Records from a collection
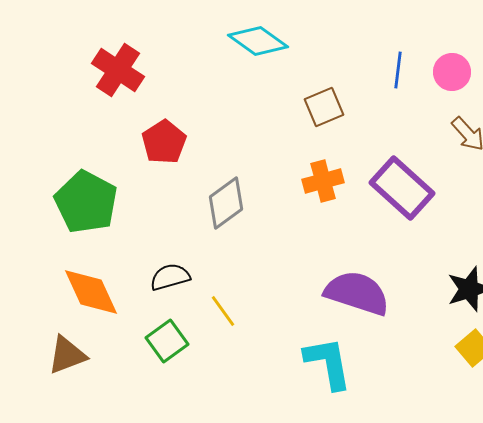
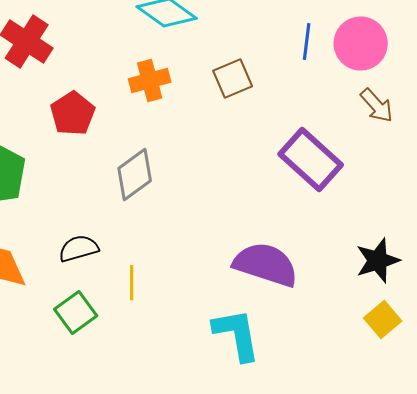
pink circle: (452, 72) -> (361, 44), size x1.4
orange cross: (323, 181) -> (150, 80), moved
yellow line: (223, 311) -> (132, 282), turned 36

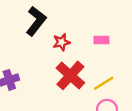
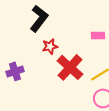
red star: (61, 42) -> (50, 46), moved

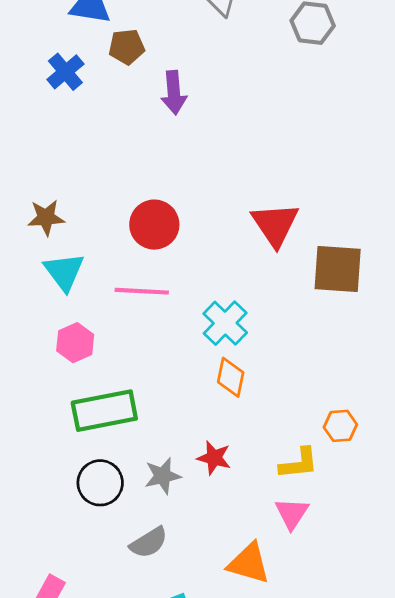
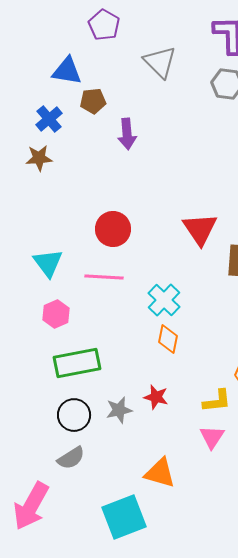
brown star: (46, 218) -> (39, 158), moved
gray semicircle: (149, 543) -> (71, 458), moved
orange triangle: (249, 563) -> (160, 473), moved

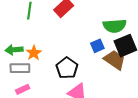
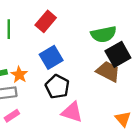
blue square: (97, 46) -> (51, 57), moved, size x1.5

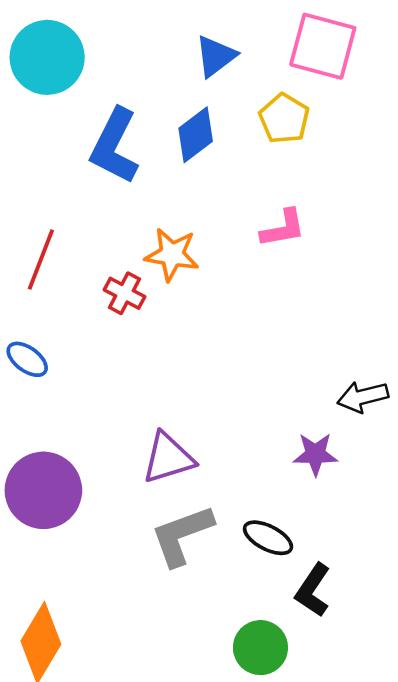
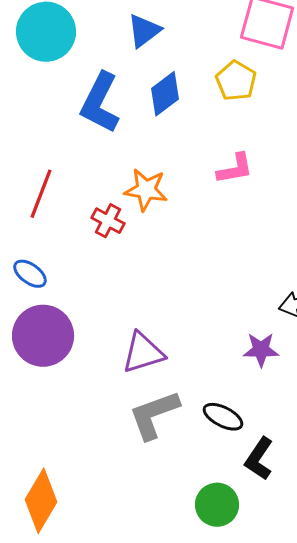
blue triangle: (216, 56) -> (144, 31), moved
purple circle: (43, 490) -> (43, 336), moved

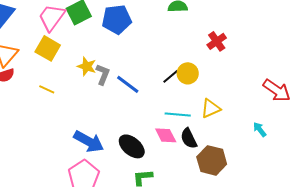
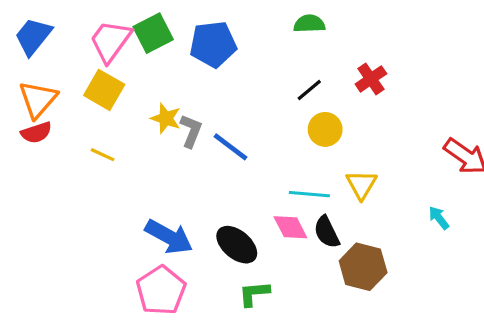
black line: (171, 76) -> (309, 90), moved
yellow triangle: (211, 108) -> (361, 185), turned -35

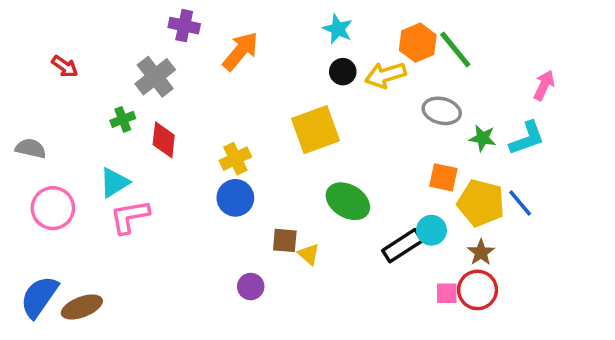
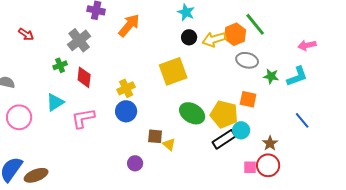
orange hexagon: (418, 43) -> (235, 34), moved
pink arrow: (544, 85) -> (307, 45), turned -126
yellow pentagon: (481, 203) -> (224, 114), moved
blue line: (520, 203) -> (302, 120), moved
pink L-shape: (130, 217) -> (83, 118), moved

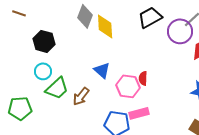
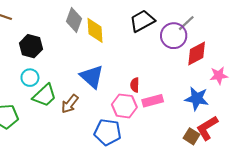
blue triangle: (102, 70) -> (92, 77), size x1.4
pink hexagon: (128, 86) -> (124, 106), moved
pink rectangle: (139, 113) -> (153, 101), moved

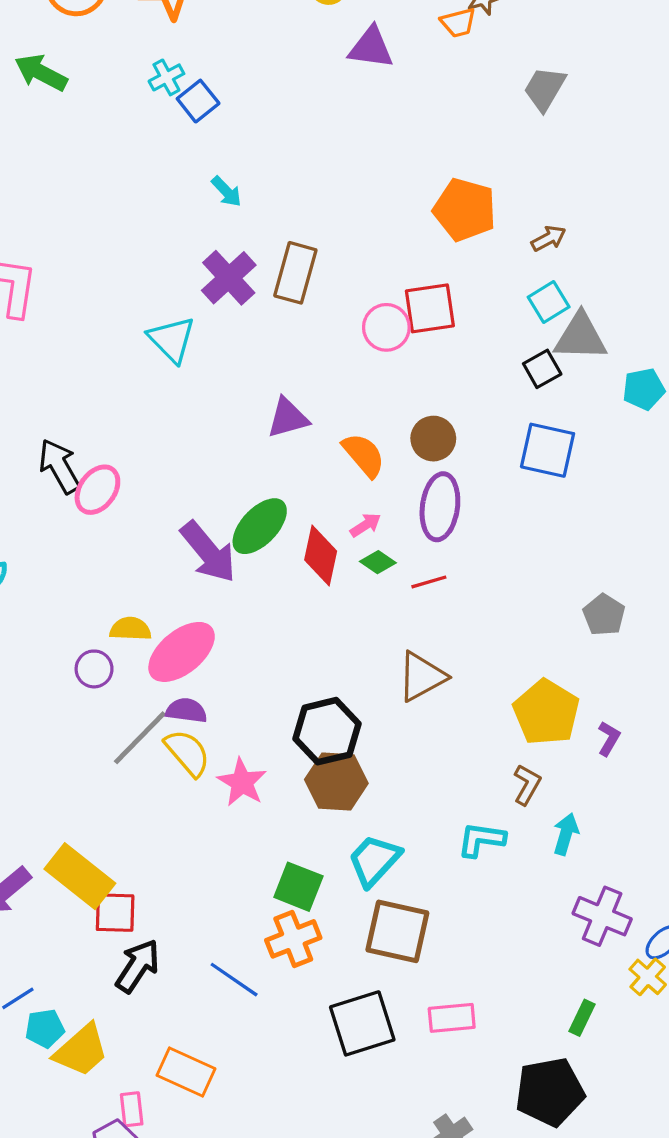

- [Work request]:
Word for word, repeat the lines of data above, omitting every picture.

- [Answer box]:
pink circle: (452, 72) -> (361, 44), size x1.4
orange cross: (323, 181) -> (150, 80), moved
yellow line: (223, 311) -> (132, 282), turned 36

red star: (61, 42) -> (50, 46), moved

brown star: (46, 218) -> (39, 158), moved
gray semicircle: (149, 543) -> (71, 458), moved
orange triangle: (249, 563) -> (160, 473), moved

blue square: (97, 46) -> (51, 57), moved, size x1.5

blue triangle: (216, 56) -> (144, 31), moved
purple circle: (43, 490) -> (43, 336), moved

black line: (171, 76) -> (309, 90), moved
yellow triangle: (211, 108) -> (361, 185), turned -35

orange hexagon: (418, 43) -> (235, 34), moved
pink arrow: (544, 85) -> (307, 45), turned -126
yellow pentagon: (481, 203) -> (224, 114), moved
blue line: (520, 203) -> (302, 120), moved
pink L-shape: (130, 217) -> (83, 118), moved

blue triangle: (102, 70) -> (92, 77), size x1.4
pink hexagon: (128, 86) -> (124, 106), moved
pink rectangle: (139, 113) -> (153, 101), moved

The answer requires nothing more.